Source data
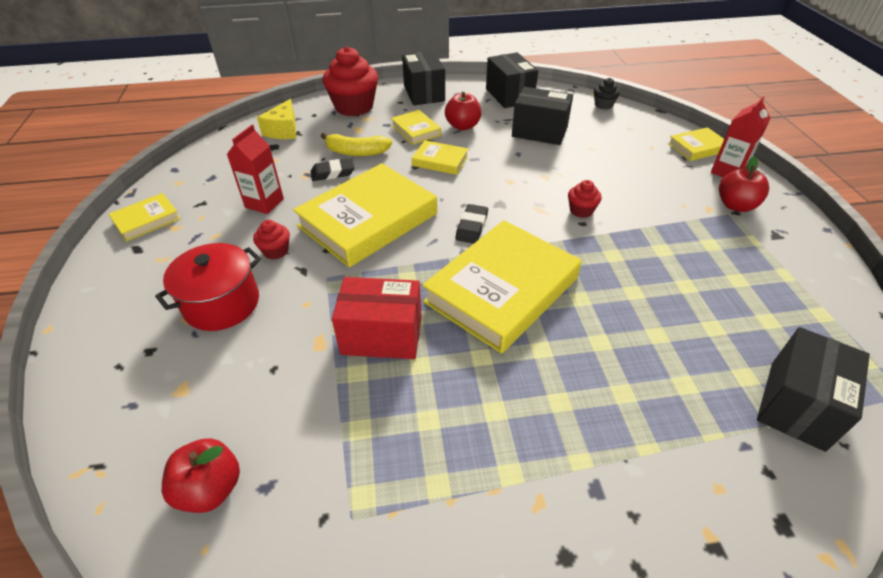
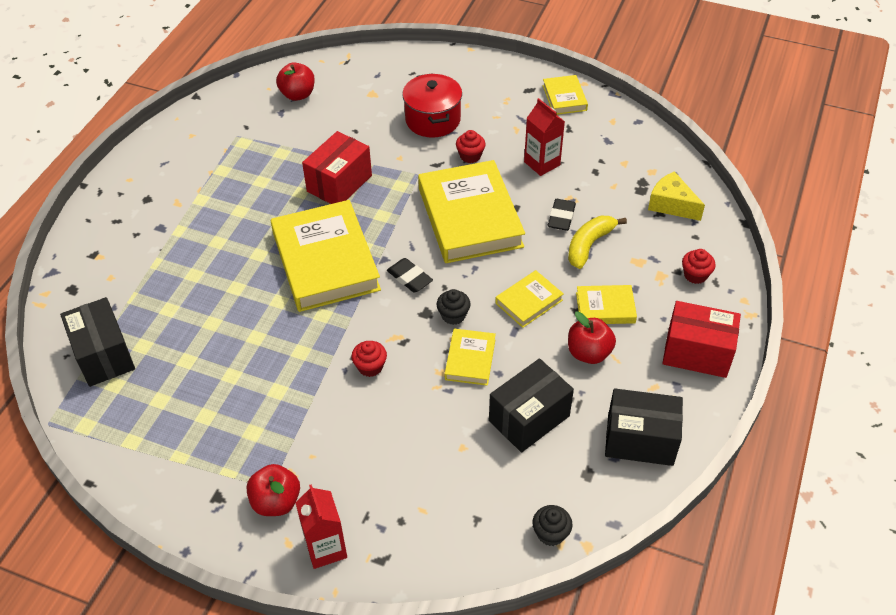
camera: 120 degrees right, 5 degrees up
(354, 107) = (695, 275): red cupcake -> red cupcake, size x0.47
(424, 93) = (697, 353): black box -> red box
(488, 189) = (453, 315): none -> black cupcake
(697, 147) = (388, 559): yellow book -> yellow book (470, 359)

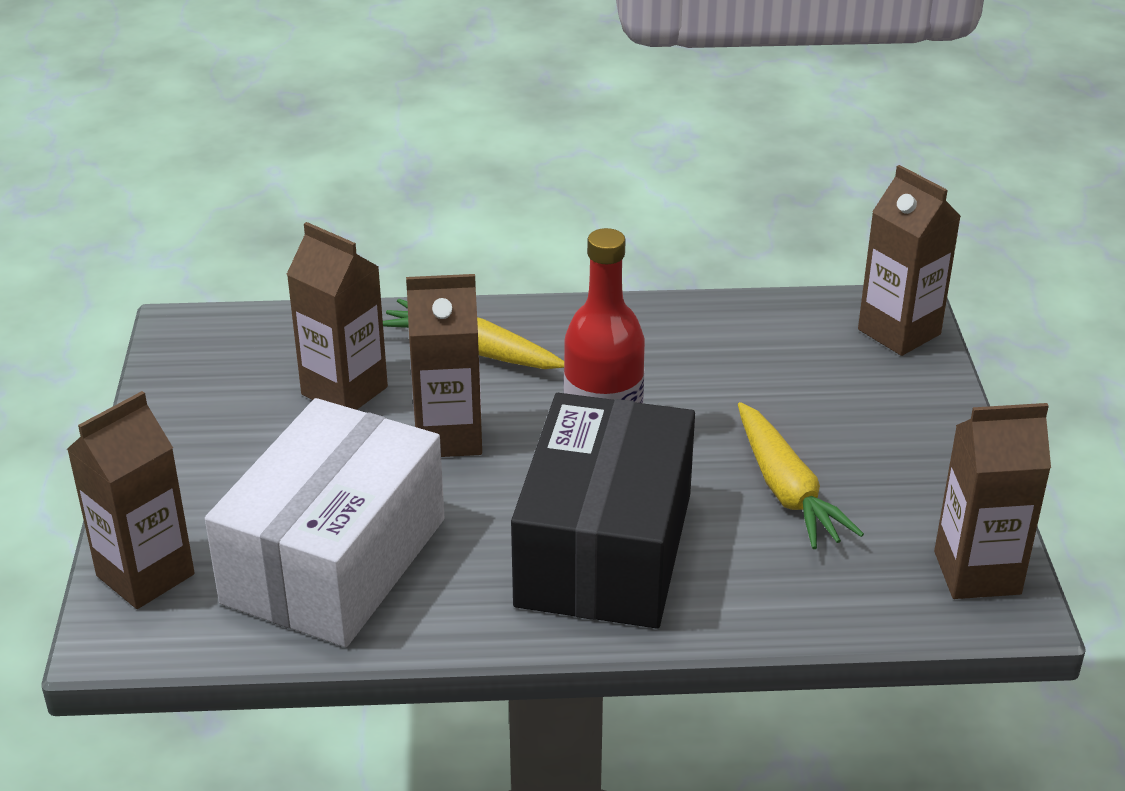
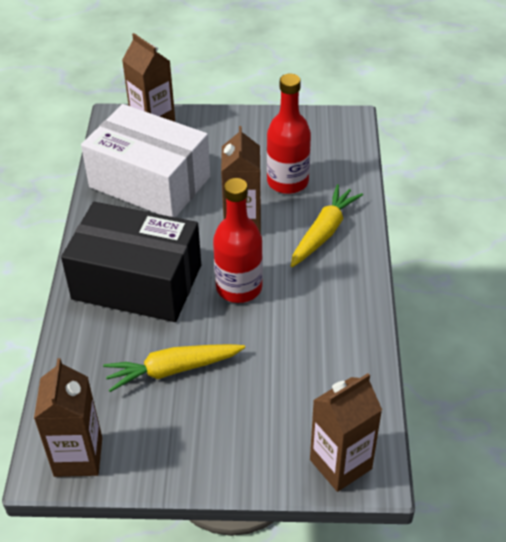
camera: 95 degrees right, 10 degrees up
(344, 391) = (287, 182): brown carton -> red bottle

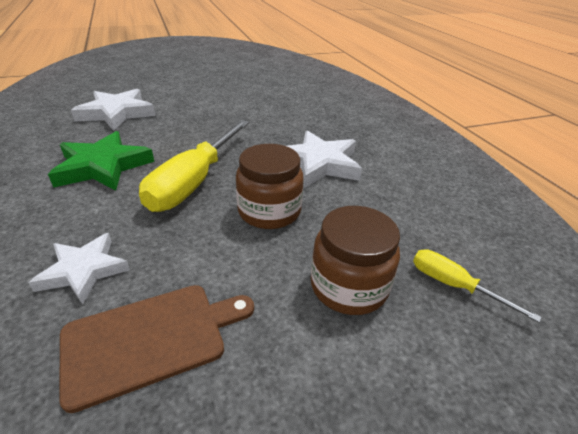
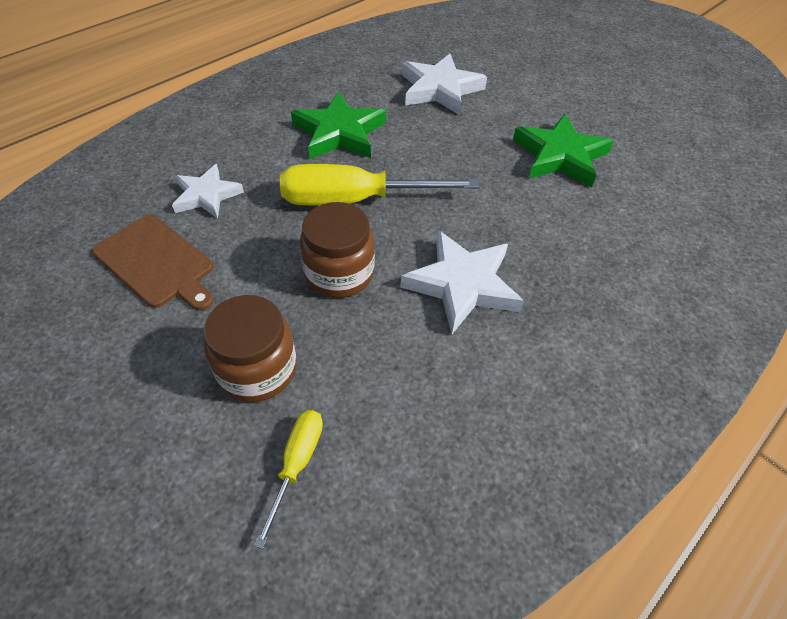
camera: 65 degrees right, 15 degrees up
(236, 100) = (560, 156): none -> green star

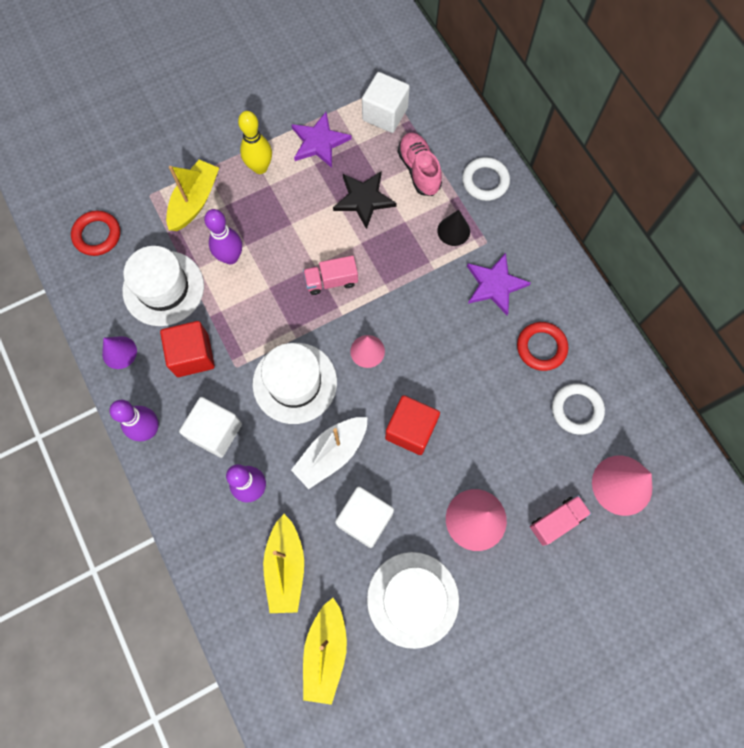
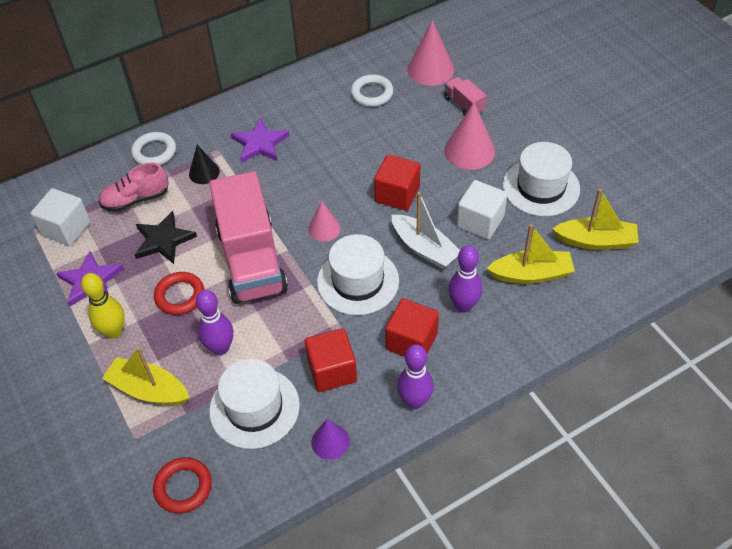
camera: 90 degrees left, 20 degrees down
(215, 431) = (411, 341): white cube -> red cube
(331, 281) = (251, 260): pink truck -> pink truck, size x2.33
(541, 347) = (318, 114): red ring -> red ring (180, 296)

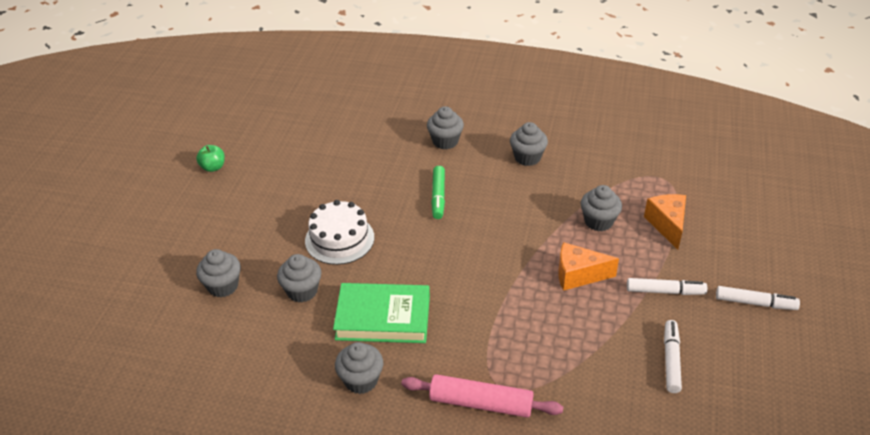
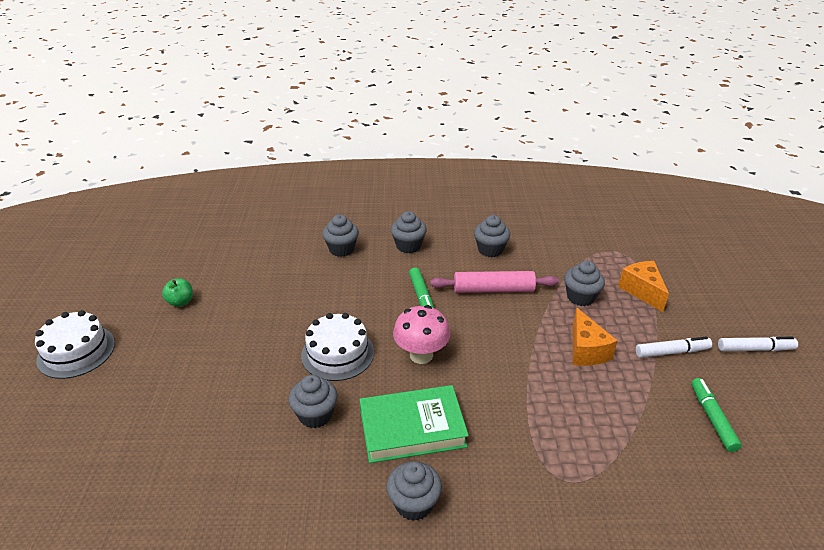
camera: 15 degrees left, 5 degrees down
(114, 200) = (76, 351): none -> white cake
(223, 286) = (225, 425): grey cupcake -> grey cupcake (341, 249)
(416, 253) = (421, 355): none -> pink mushroom
(481, 403) = (551, 503): pink rolling pin -> pink rolling pin (493, 289)
(578, 275) = (586, 350): orange cheese -> orange cheese turned 90 degrees counterclockwise
(671, 360) = (712, 418): white marker -> green marker

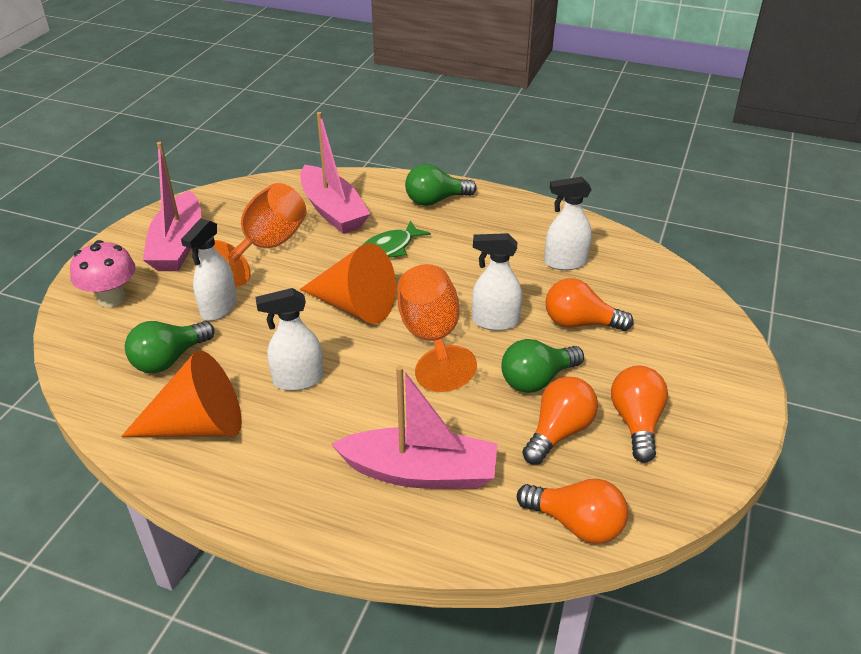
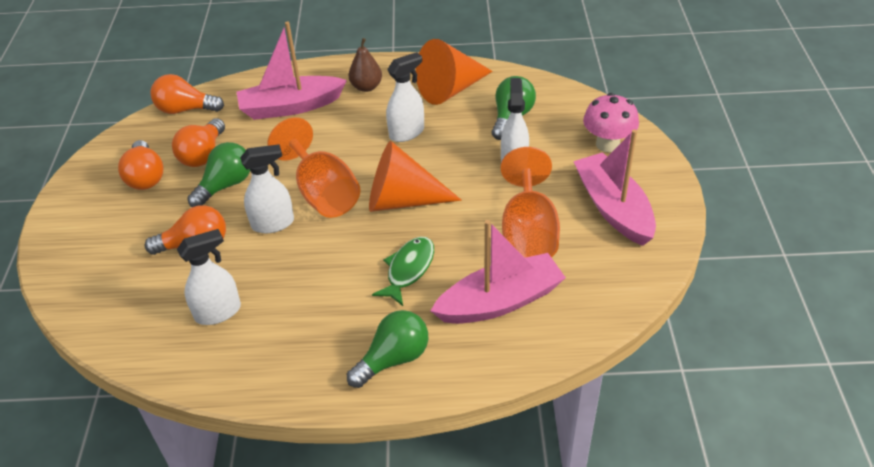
camera: 160 degrees right, 5 degrees up
(300, 470) = (366, 87): none -> brown pear
(333, 211) = (500, 301): pink boat -> pink boat turned 120 degrees clockwise

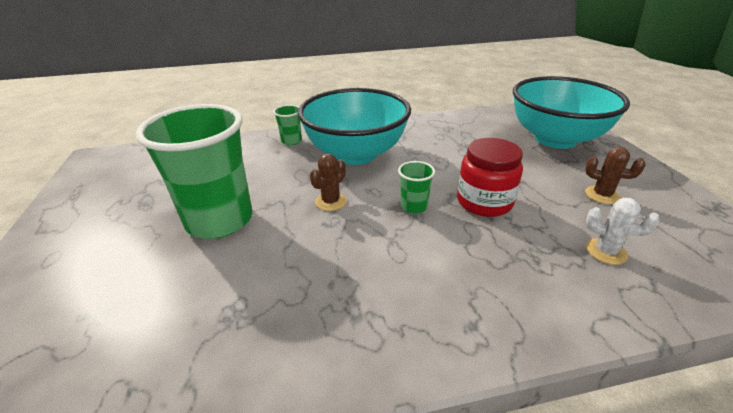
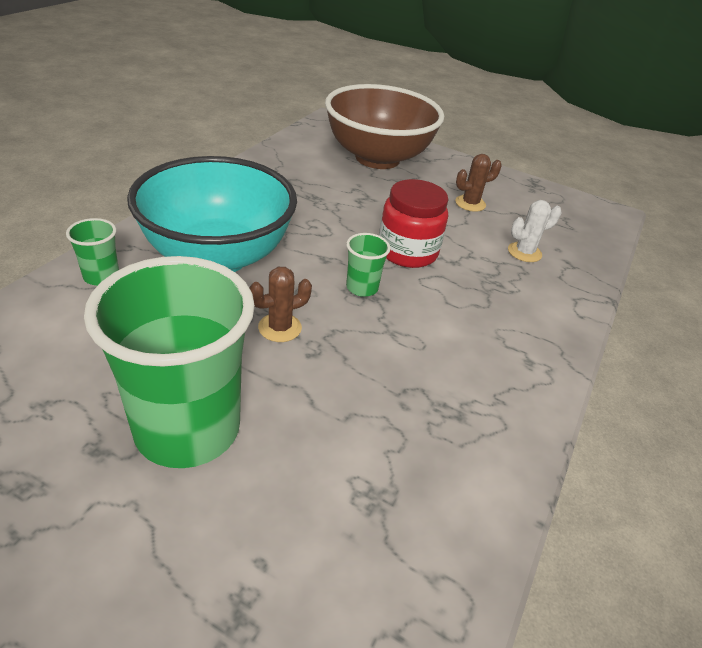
camera: 55 degrees left, 5 degrees up
(331, 202) = (280, 328): brown cactus -> brown cactus turned 75 degrees clockwise
(555, 139) = (377, 158): turquoise bowl -> brown bowl

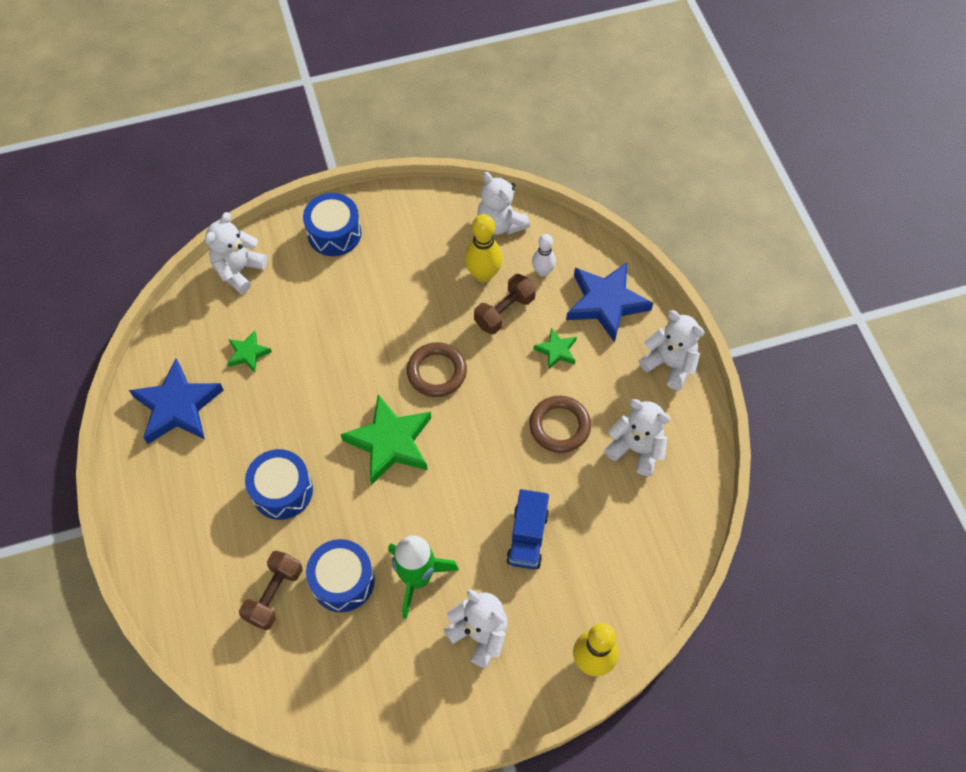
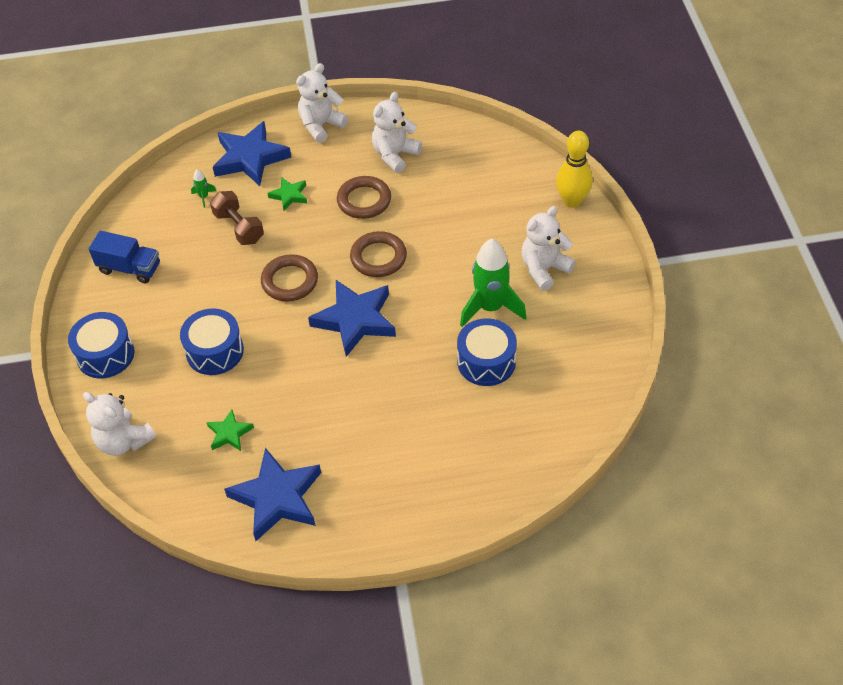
camera: 80 degrees left, 10 degrees down
(274, 595) = (493, 415): brown dumbbell -> none
(282, 491) = (389, 406): blue drum -> blue drum (215, 351)
(390, 442) = (355, 320): green star -> blue star
(478, 453) = (378, 257): none -> brown ring
(483, 274) = (194, 239): yellow bowling pin -> none
(500, 224) = (140, 222): white teddy bear -> none
(527, 537) = (463, 231): blue truck -> blue truck (130, 268)
(543, 271) = (204, 197): white bowling pin -> green rocket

Exercise goal: Starting at the line containing "(697, 147) = (388, 559): yellow" and stopping at the line containing "(416, 253) = (421, 355): none", output every line above exactly, both ends included, with pictures omitted.

The answer:
(697, 147) = (388, 559): yellow book -> yellow book (470, 359)

camera: 95 degrees right, 10 degrees up
(344, 391) = (287, 182): brown carton -> red bottle

camera: 65 degrees right, 15 degrees up
(236, 100) = (560, 156): none -> green star

camera: 90 degrees left, 20 degrees down
(215, 431) = (411, 341): white cube -> red cube
(331, 281) = (251, 260): pink truck -> pink truck, size x2.33
(541, 347) = (318, 114): red ring -> red ring (180, 296)

camera: 15 degrees left, 5 degrees down
(114, 200) = (76, 351): none -> white cake
(223, 286) = (225, 425): grey cupcake -> grey cupcake (341, 249)
(416, 253) = (421, 355): none -> pink mushroom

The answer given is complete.